## Problem requirements
Nothing should differ between your answer and the records below.

(Before-and-after object listings)
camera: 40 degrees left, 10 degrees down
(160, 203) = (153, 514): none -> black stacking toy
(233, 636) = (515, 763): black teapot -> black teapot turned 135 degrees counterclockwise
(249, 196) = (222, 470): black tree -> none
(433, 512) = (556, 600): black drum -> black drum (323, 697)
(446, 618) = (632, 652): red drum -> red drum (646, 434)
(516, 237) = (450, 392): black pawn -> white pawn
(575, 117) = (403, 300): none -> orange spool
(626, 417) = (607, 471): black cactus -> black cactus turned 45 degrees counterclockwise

## Answer box
camera: 40 degrees left, 10 degrees down
(160, 203) = (153, 514): none -> black stacking toy
(233, 636) = (515, 763): black teapot -> black teapot turned 135 degrees counterclockwise
(249, 196) = (222, 470): black tree -> none
(433, 512) = (556, 600): black drum -> black drum (323, 697)
(446, 618) = (632, 652): red drum -> red drum (646, 434)
(516, 237) = (450, 392): black pawn -> white pawn
(575, 117) = (403, 300): none -> orange spool
(626, 417) = (607, 471): black cactus -> black cactus turned 45 degrees counterclockwise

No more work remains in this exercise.